(Collected data entries)
= Beginning of Section =

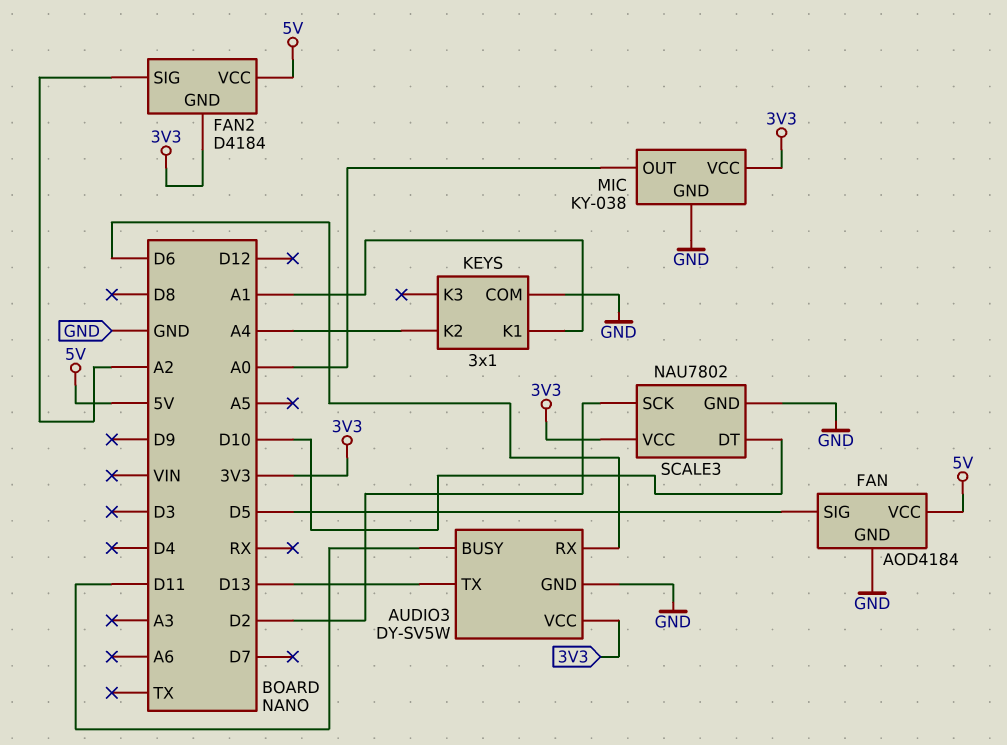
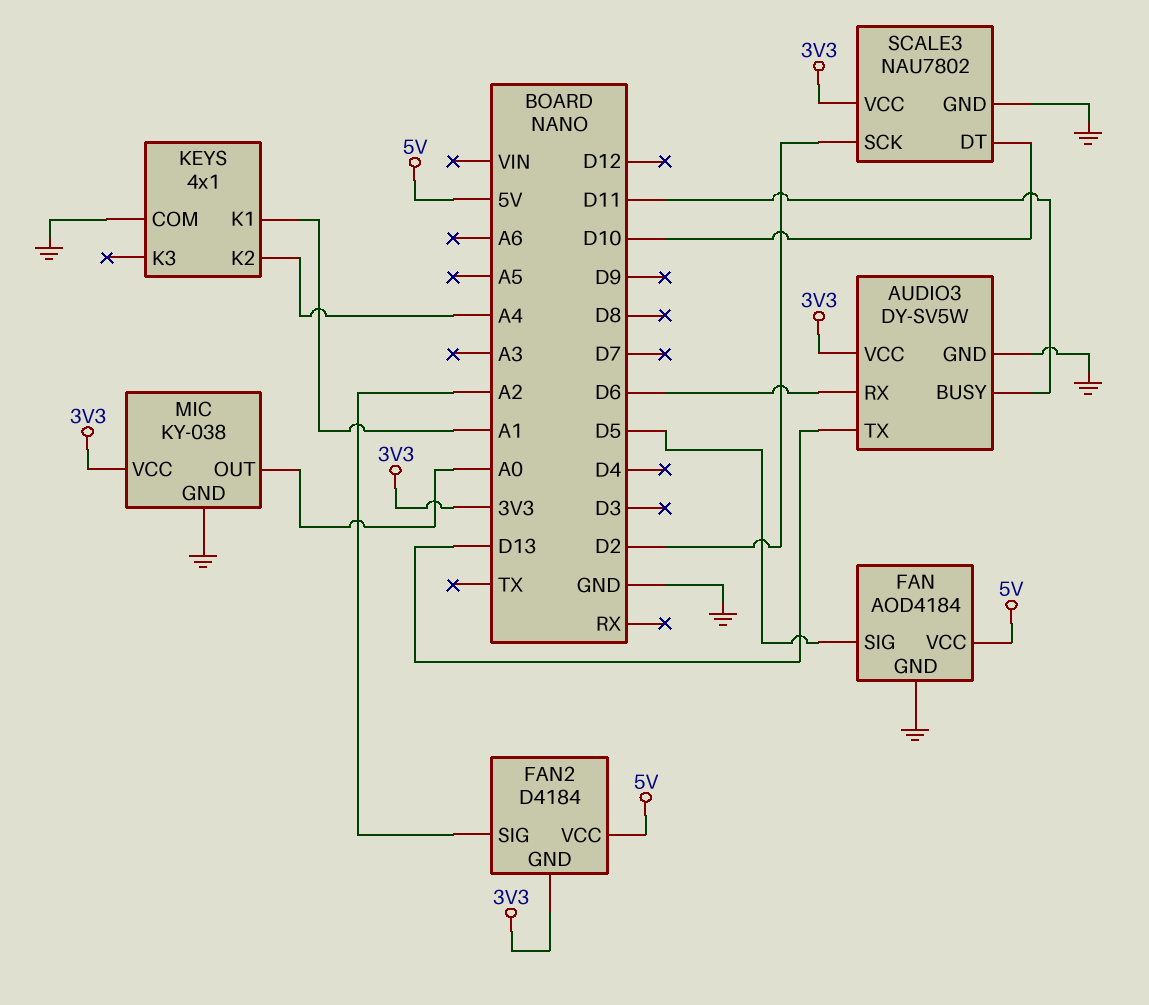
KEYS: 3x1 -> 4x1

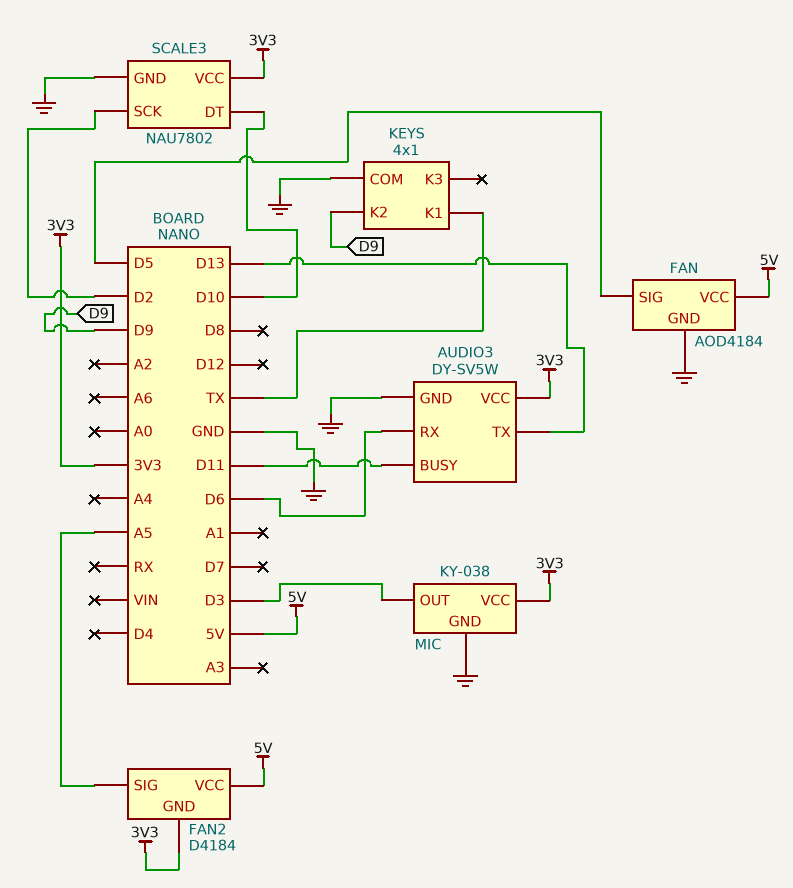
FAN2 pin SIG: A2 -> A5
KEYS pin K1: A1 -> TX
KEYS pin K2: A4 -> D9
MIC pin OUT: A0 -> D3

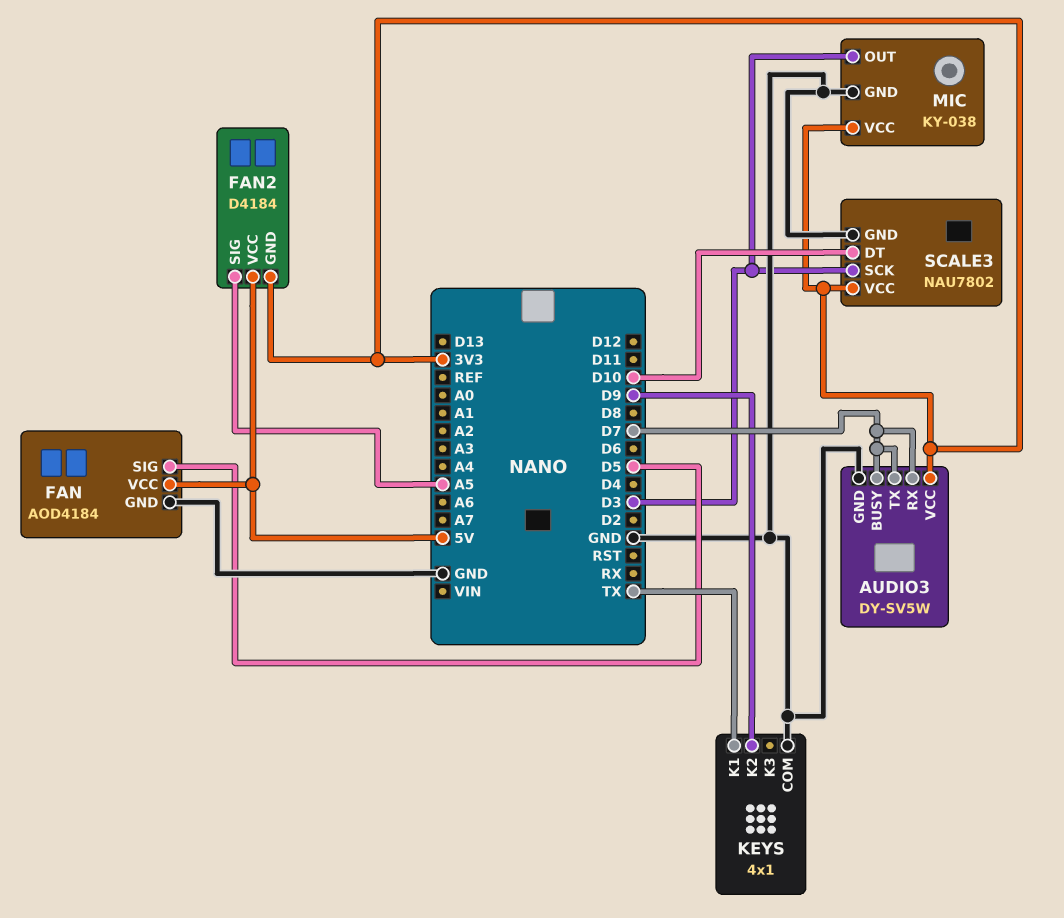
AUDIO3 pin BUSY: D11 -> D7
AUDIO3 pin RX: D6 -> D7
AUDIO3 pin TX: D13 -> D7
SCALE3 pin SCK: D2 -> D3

= End of Section =

WHAT YOU WILL DO
Go through the data, and copy each line in which the word "KEYS" appears.

RESPONSE
KEYS: 3x1 -> 4x1
KEYS pin K1: A1 -> TX
KEYS pin K2: A4 -> D9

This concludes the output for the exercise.